## [Job]
In the data that follows, each entry is to be restated exactly.

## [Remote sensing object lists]
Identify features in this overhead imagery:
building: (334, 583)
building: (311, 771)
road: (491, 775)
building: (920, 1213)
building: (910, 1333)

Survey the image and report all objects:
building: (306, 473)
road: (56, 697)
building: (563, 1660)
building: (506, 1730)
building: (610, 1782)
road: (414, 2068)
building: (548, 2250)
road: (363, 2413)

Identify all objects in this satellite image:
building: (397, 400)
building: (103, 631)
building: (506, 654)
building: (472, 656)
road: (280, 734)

## [Response to this exercise]
Identify features in this overhead imagery:
building: (334, 583)
building: (311, 771)
road: (491, 775)
building: (920, 1213)
building: (910, 1333)

Survey the image and report all objects:
building: (306, 473)
road: (56, 697)
building: (563, 1660)
building: (506, 1730)
building: (610, 1782)
road: (414, 2068)
building: (548, 2250)
road: (363, 2413)

Identify all objects in this satellite image:
building: (397, 400)
building: (103, 631)
building: (506, 654)
building: (472, 656)
road: (280, 734)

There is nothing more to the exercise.